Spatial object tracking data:
-- Opening Marker --

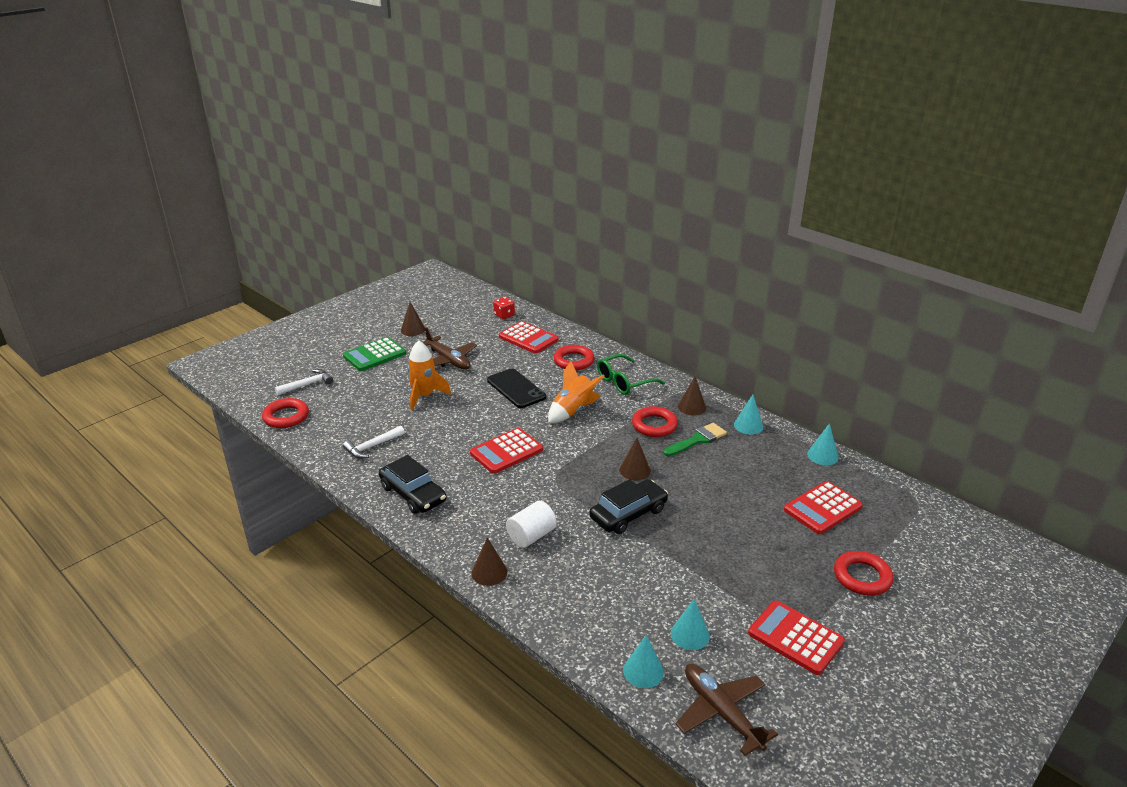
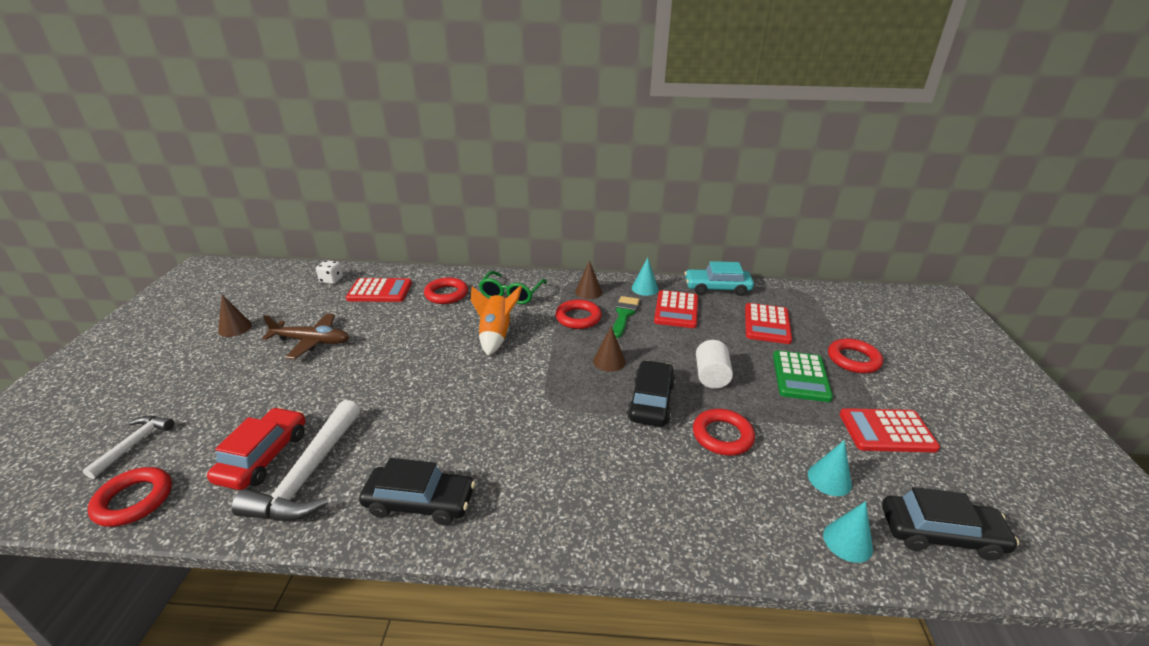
camera: 40 degrees left, 0 degrees up
(360, 424) = (264, 456): none -> red car
(372, 446) = (308, 474): white hammer -> white hammer, size x1.79
(374, 355) = (208, 371): green calculator -> green calculator (800, 376)
(424, 396) = (320, 388): orange rocket -> none
(489, 572) = (603, 539): brown cone -> none
(504, 315) = (331, 280): red dice -> white dice
(506, 451) = (475, 402): red calculator -> red calculator (676, 310)
(516, 389) = (417, 339): black phone -> none
(531, 536) = (597, 472): white cylinder -> white cylinder (711, 376)
(649, 564) = (722, 436): none -> red ring
(721, 712) = (940, 534): brown plane -> black car
(822, 455) = (717, 288): turquoise cone -> turquoise car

-- Closing Marker --

Assignment
Among the records, find each line where the word "cone" occurs, and copy it.

Completed exercise
(489, 572) = (603, 539): brown cone -> none
(822, 455) = (717, 288): turquoise cone -> turquoise car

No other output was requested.